(Beginning of Available records)
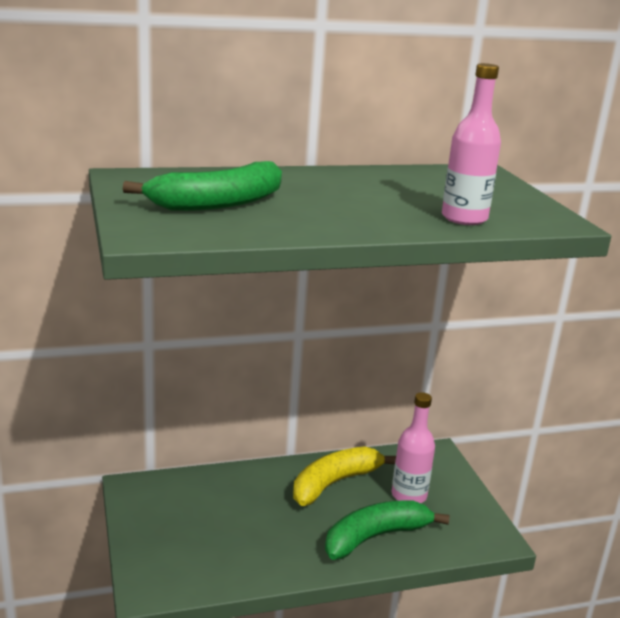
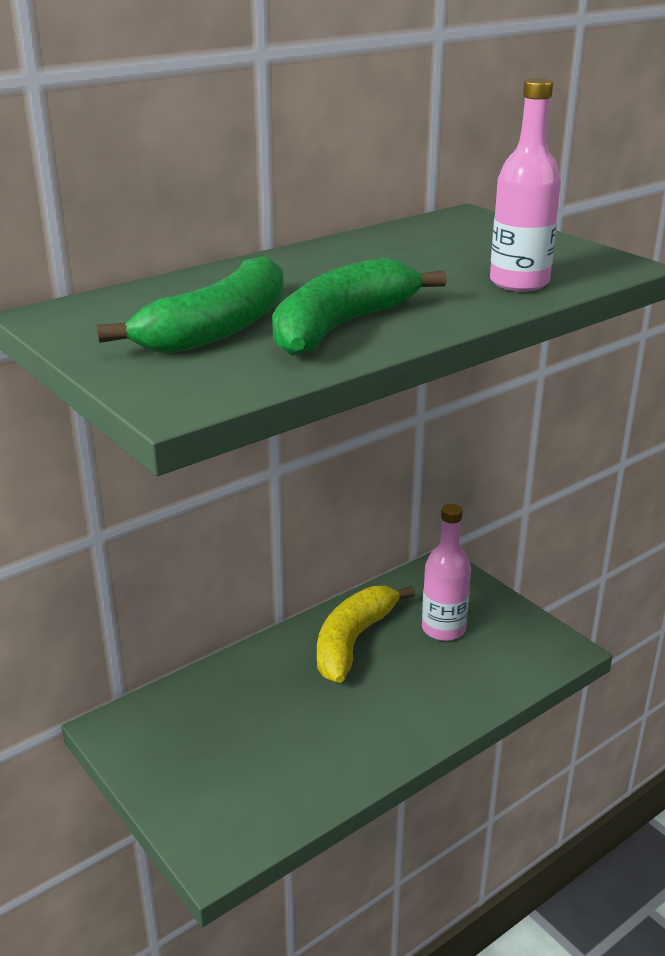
camera: 20 degrees left, 5 degrees up
(375, 537) = (438, 691): green banana -> green banana (342, 326)

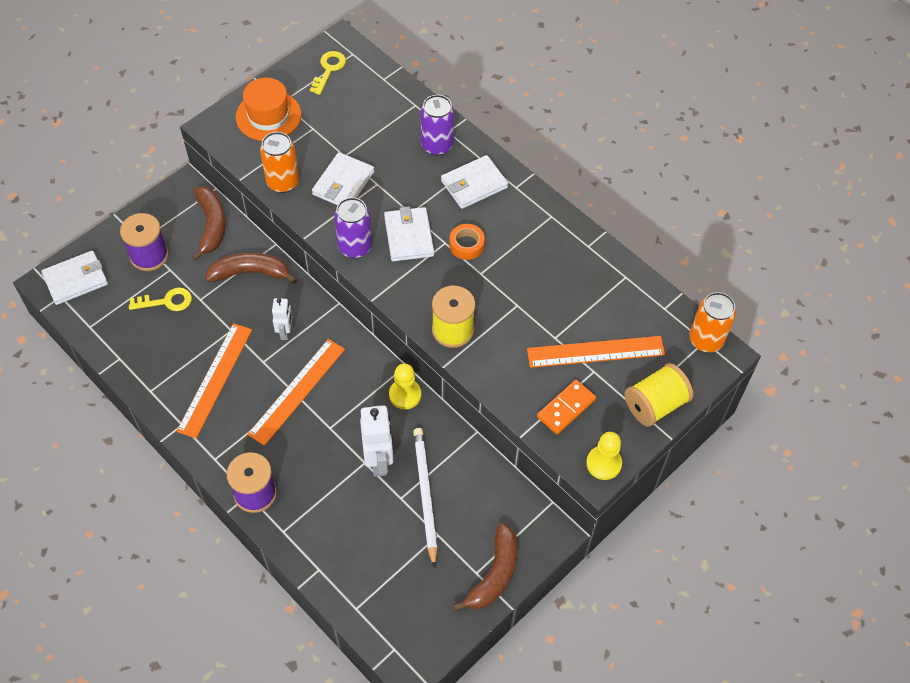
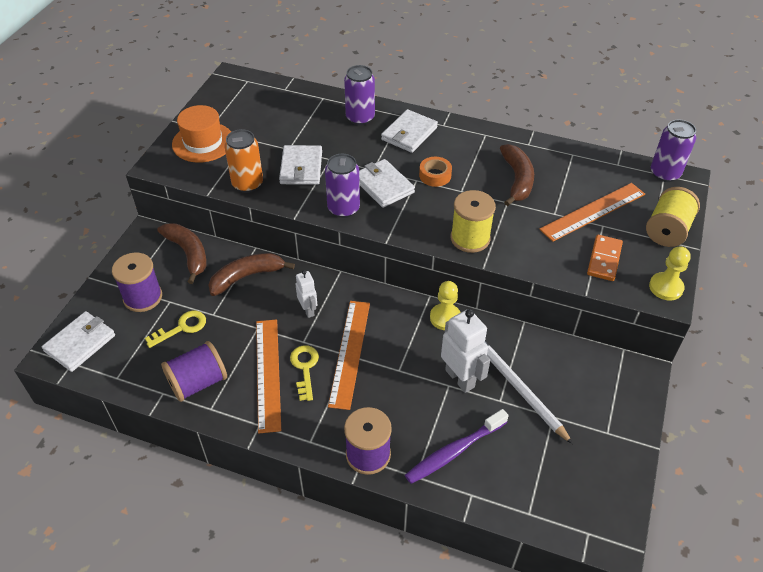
camera: 25 degrees left, 10 degrees down
(152, 361) = (198, 382): none -> purple spool
(329, 69) = (234, 96): yellow key -> yellow key (305, 368)
(329, 525) = (454, 451): none -> purple toothbrush
(494, 574) = (623, 427): brown banana -> brown banana (517, 180)
(706, 340) = (664, 173): orange can -> purple can

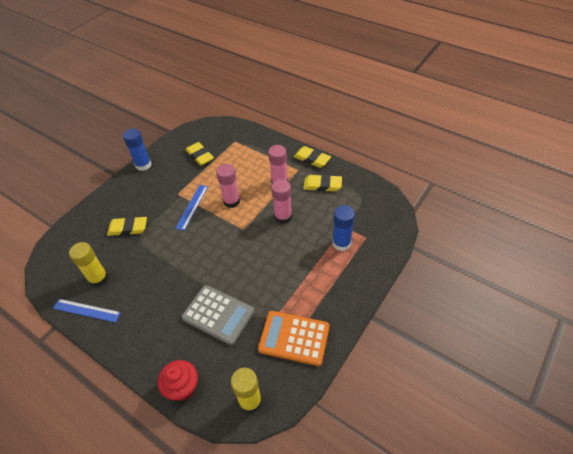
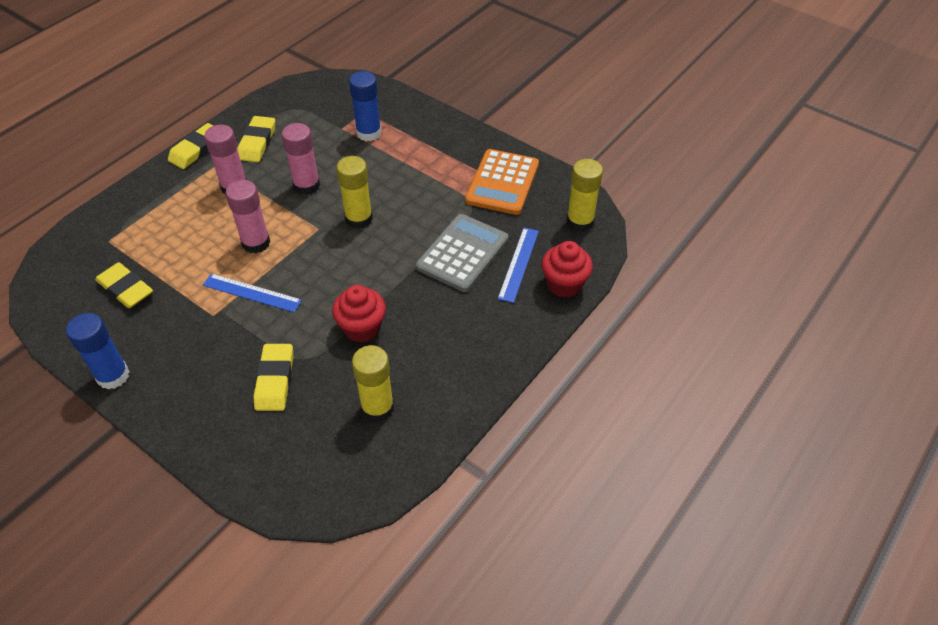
camera: 90 degrees left, 0 degrees up
(86, 310) = (437, 414): blue ruler -> blue ruler (518, 264)
(158, 263) = (362, 328): none -> red cupcake
(200, 156) = (125, 289): yellow eraser -> yellow eraser turned 75 degrees clockwise
(252, 249) = (359, 219): none -> yellow glue stick

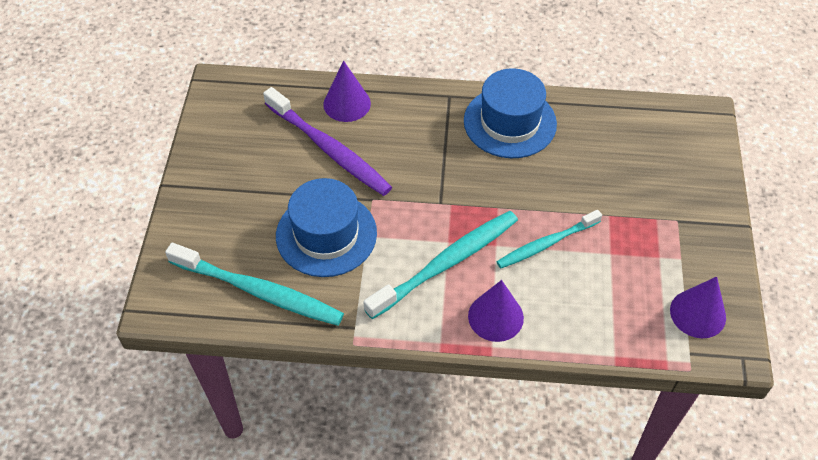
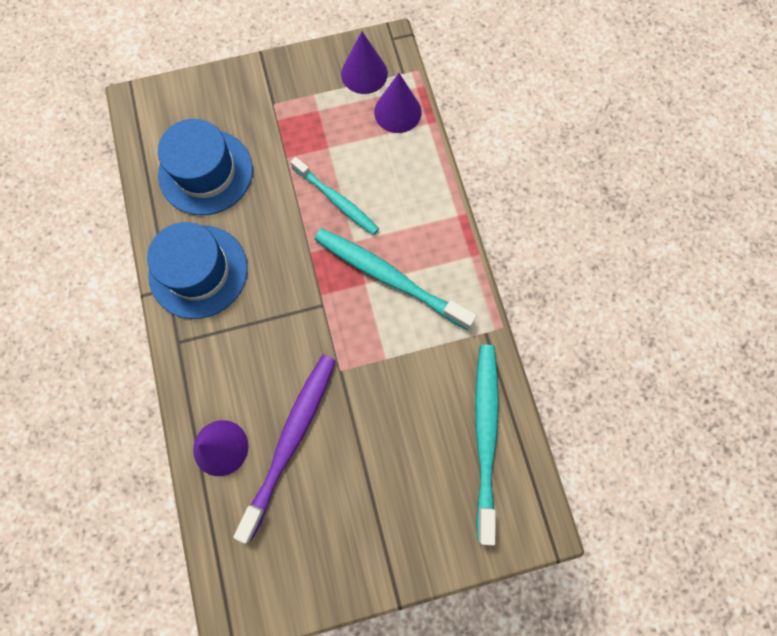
camera: 110 degrees left, 20 degrees up
(326, 234) = (398, 398): blue hat -> blue hat (206, 172)
(495, 317) = (428, 220): purple cone -> purple cone (397, 112)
(End of Available records)
What is needed is an exact repeat of every entry above, with the pictures left out.

camera: 20 degrees left, 5 degrees up
(375, 537) = (438, 691): green banana -> green banana (342, 326)

camera: 25 degrees left, 10 degrees down
(152, 361) = (198, 382): none -> purple spool
(329, 69) = (234, 96): yellow key -> yellow key (305, 368)
(329, 525) = (454, 451): none -> purple toothbrush
(494, 574) = (623, 427): brown banana -> brown banana (517, 180)
(706, 340) = (664, 173): orange can -> purple can

camera: 90 degrees left, 0 degrees up
(86, 310) = (437, 414): blue ruler -> blue ruler (518, 264)
(158, 263) = (362, 328): none -> red cupcake
(200, 156) = (125, 289): yellow eraser -> yellow eraser turned 75 degrees clockwise
(252, 249) = (359, 219): none -> yellow glue stick

camera: 110 degrees left, 20 degrees up
(326, 234) = (398, 398): blue hat -> blue hat (206, 172)
(495, 317) = (428, 220): purple cone -> purple cone (397, 112)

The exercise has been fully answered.